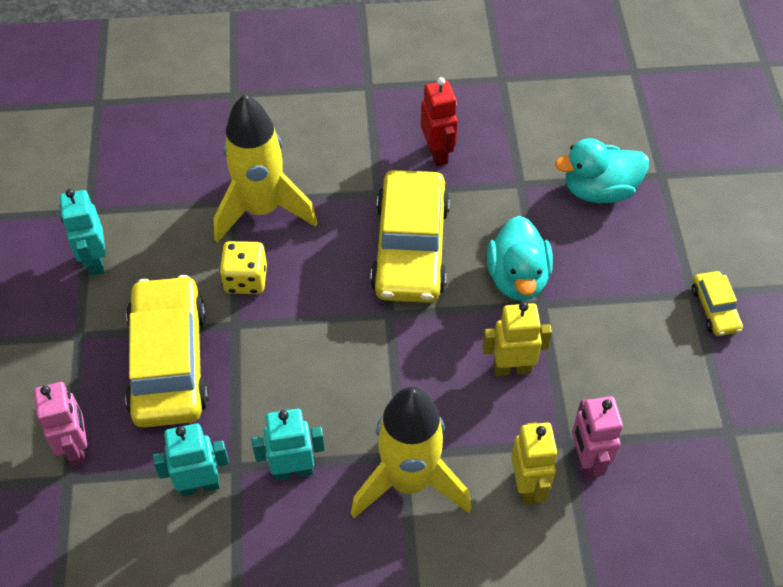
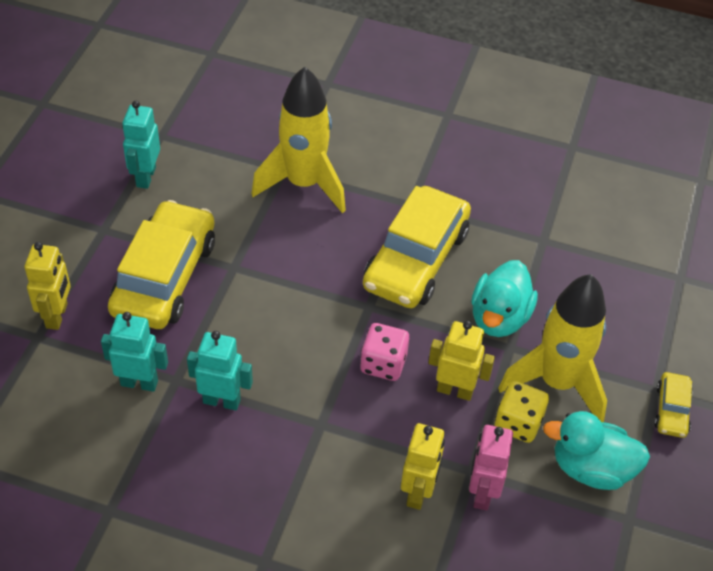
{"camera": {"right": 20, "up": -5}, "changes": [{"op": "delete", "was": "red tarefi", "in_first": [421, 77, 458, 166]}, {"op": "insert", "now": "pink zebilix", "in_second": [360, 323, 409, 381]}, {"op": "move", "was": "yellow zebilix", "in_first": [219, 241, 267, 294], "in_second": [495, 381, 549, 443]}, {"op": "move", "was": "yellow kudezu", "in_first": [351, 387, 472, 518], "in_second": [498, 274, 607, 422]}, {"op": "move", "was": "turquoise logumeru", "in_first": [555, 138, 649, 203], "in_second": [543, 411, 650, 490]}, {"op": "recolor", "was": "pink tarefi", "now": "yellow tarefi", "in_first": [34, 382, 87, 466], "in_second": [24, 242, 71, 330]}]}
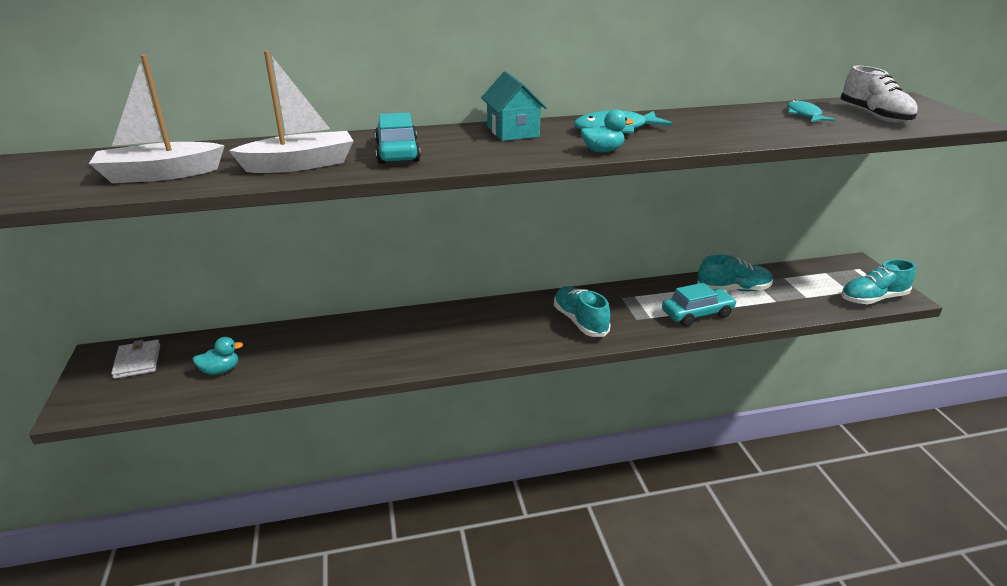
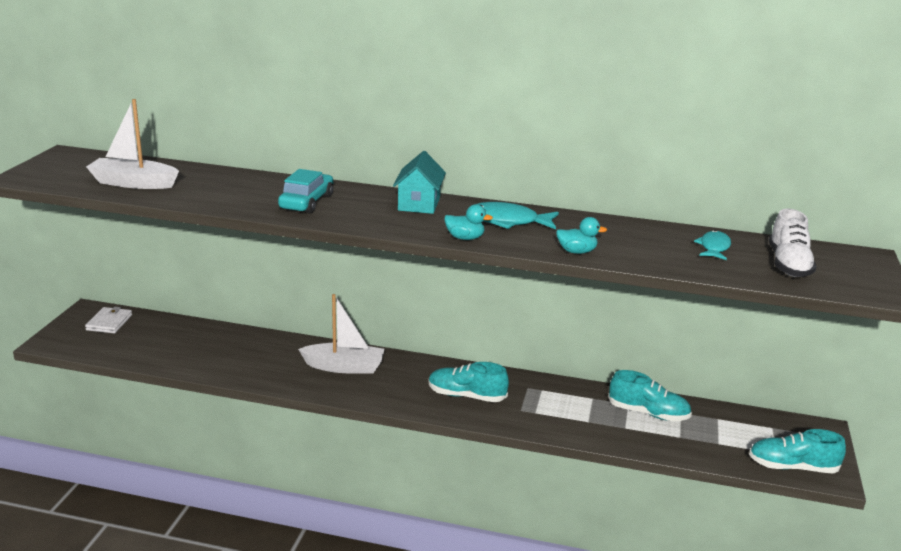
{"camera": {"right": 25, "up": -5}, "changes": [{"op": "delete", "was": "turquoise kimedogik", "in_first": [662, 283, 737, 327]}, {"op": "move", "was": "turquoise logumeru", "in_first": [192, 337, 243, 375], "in_second": [556, 217, 607, 254]}, {"op": "move", "was": "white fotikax", "in_first": [229, 50, 353, 173], "in_second": [298, 294, 385, 373]}, {"op": "rotate", "was": "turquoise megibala", "in_first": [554, 286, 610, 337], "in_second": [429, 362, 509, 402], "clockwise": -75}]}
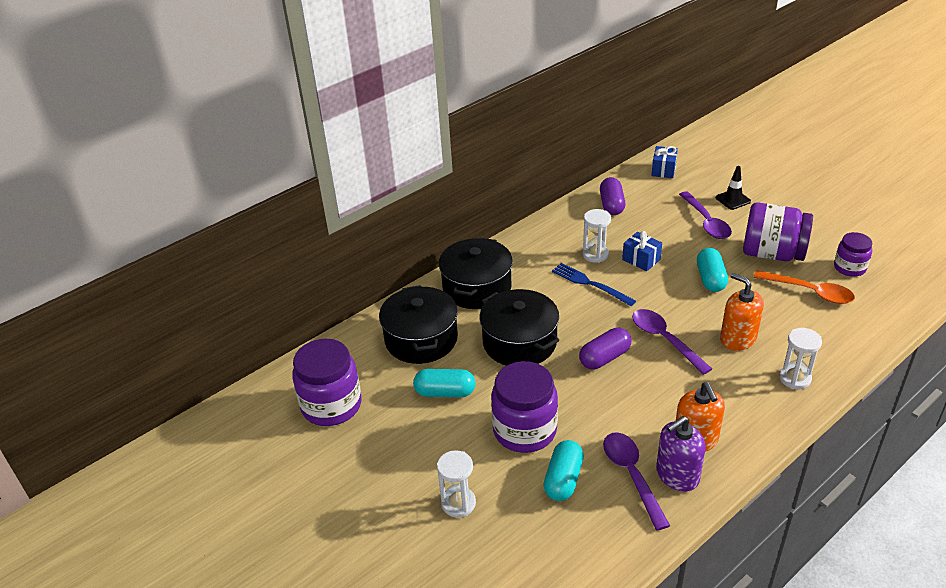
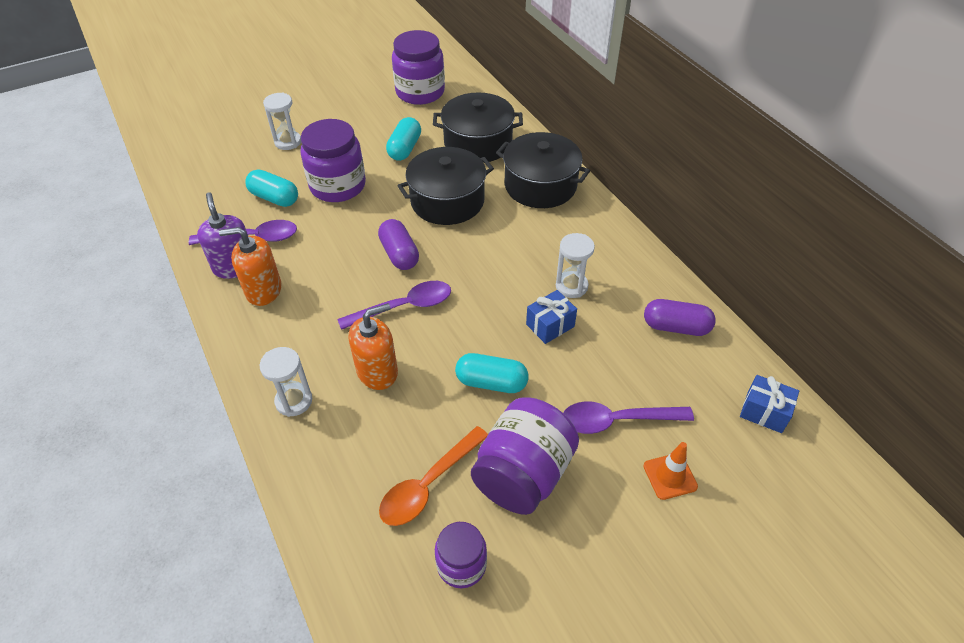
{"camera": {"right": 100, "up": 10}, "changes": [{"op": "delete", "was": "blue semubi", "in_first": [552, 263, 636, 306]}, {"op": "recolor", "was": "black nomigel", "now": "orange nomigel", "in_first": [716, 166, 751, 210], "in_second": [644, 442, 698, 500]}]}
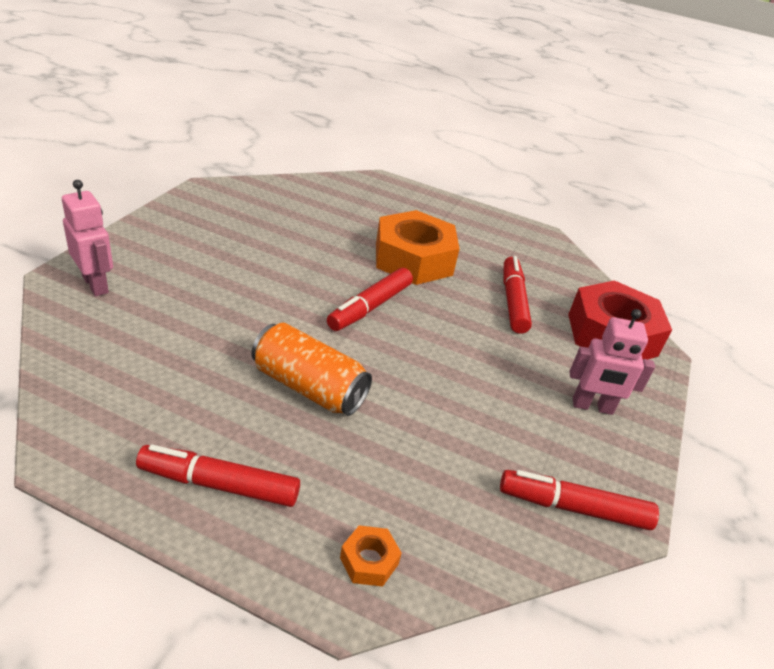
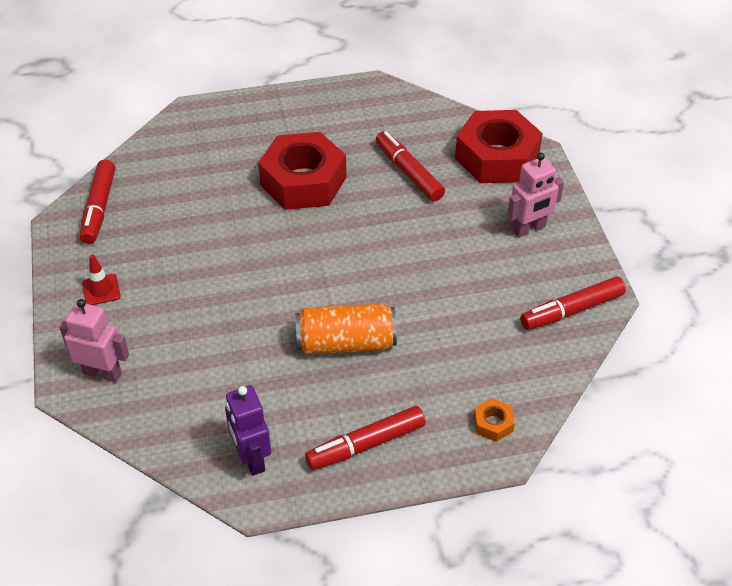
{"camera": {"right": -30, "up": 10}, "changes": [{"op": "insert", "now": "red nomigel", "in_second": [82, 255, 121, 305]}, {"op": "insert", "now": "purple tarefi", "in_second": [225, 385, 271, 476]}, {"op": "move", "was": "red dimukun", "in_first": [327, 268, 413, 331], "in_second": [80, 160, 115, 244]}, {"op": "recolor", "was": "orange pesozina", "now": "red pesozina", "in_first": [376, 210, 460, 285], "in_second": [258, 132, 346, 210]}]}
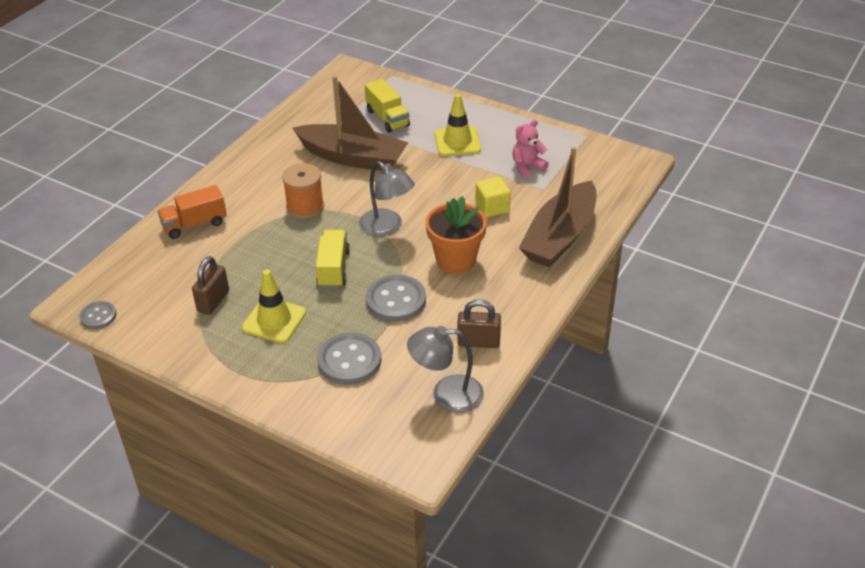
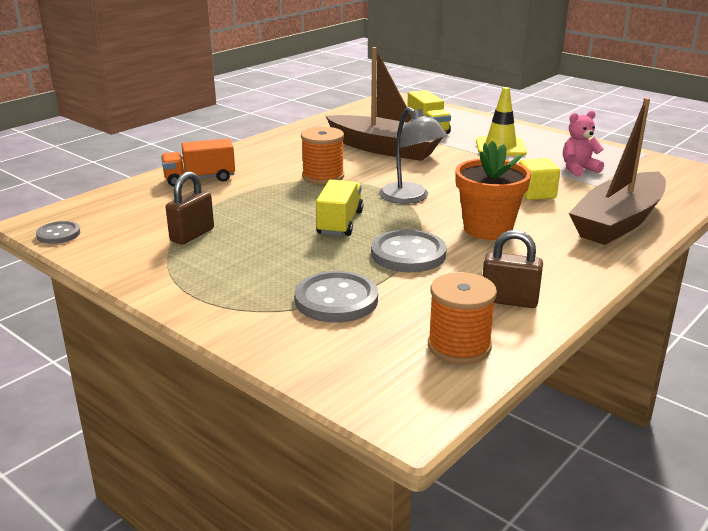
{"camera": {"right": 10, "up": -15}, "changes": [{"op": "delete", "was": "yellow nomigel", "in_first": [242, 269, 306, 343]}, {"op": "replace", "was": "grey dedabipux", "now": "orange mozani", "in_first": [407, 326, 484, 413], "in_second": [428, 272, 497, 364]}]}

+ + + + +

- **Task**:
Each entry above must be set down word for word; none of its pictures belong in the copy.

- **Exercise output**:
{"camera": {"right": 20, "up": -5}, "changes": [{"op": "delete", "was": "red tarefi", "in_first": [421, 77, 458, 166]}, {"op": "insert", "now": "pink zebilix", "in_second": [360, 323, 409, 381]}, {"op": "move", "was": "yellow zebilix", "in_first": [219, 241, 267, 294], "in_second": [495, 381, 549, 443]}, {"op": "move", "was": "yellow kudezu", "in_first": [351, 387, 472, 518], "in_second": [498, 274, 607, 422]}, {"op": "move", "was": "turquoise logumeru", "in_first": [555, 138, 649, 203], "in_second": [543, 411, 650, 490]}, {"op": "recolor", "was": "pink tarefi", "now": "yellow tarefi", "in_first": [34, 382, 87, 466], "in_second": [24, 242, 71, 330]}]}
{"camera": {"right": 25, "up": -5}, "changes": [{"op": "delete", "was": "turquoise kimedogik", "in_first": [662, 283, 737, 327]}, {"op": "move", "was": "turquoise logumeru", "in_first": [192, 337, 243, 375], "in_second": [556, 217, 607, 254]}, {"op": "move", "was": "white fotikax", "in_first": [229, 50, 353, 173], "in_second": [298, 294, 385, 373]}, {"op": "rotate", "was": "turquoise megibala", "in_first": [554, 286, 610, 337], "in_second": [429, 362, 509, 402], "clockwise": -75}]}
{"camera": {"right": 100, "up": 10}, "changes": [{"op": "delete", "was": "blue semubi", "in_first": [552, 263, 636, 306]}, {"op": "recolor", "was": "black nomigel", "now": "orange nomigel", "in_first": [716, 166, 751, 210], "in_second": [644, 442, 698, 500]}]}
{"camera": {"right": -30, "up": 10}, "changes": [{"op": "insert", "now": "red nomigel", "in_second": [82, 255, 121, 305]}, {"op": "insert", "now": "purple tarefi", "in_second": [225, 385, 271, 476]}, {"op": "move", "was": "red dimukun", "in_first": [327, 268, 413, 331], "in_second": [80, 160, 115, 244]}, {"op": "recolor", "was": "orange pesozina", "now": "red pesozina", "in_first": [376, 210, 460, 285], "in_second": [258, 132, 346, 210]}]}
{"camera": {"right": 10, "up": -15}, "changes": [{"op": "delete", "was": "yellow nomigel", "in_first": [242, 269, 306, 343]}, {"op": "replace", "was": "grey dedabipux", "now": "orange mozani", "in_first": [407, 326, 484, 413], "in_second": [428, 272, 497, 364]}]}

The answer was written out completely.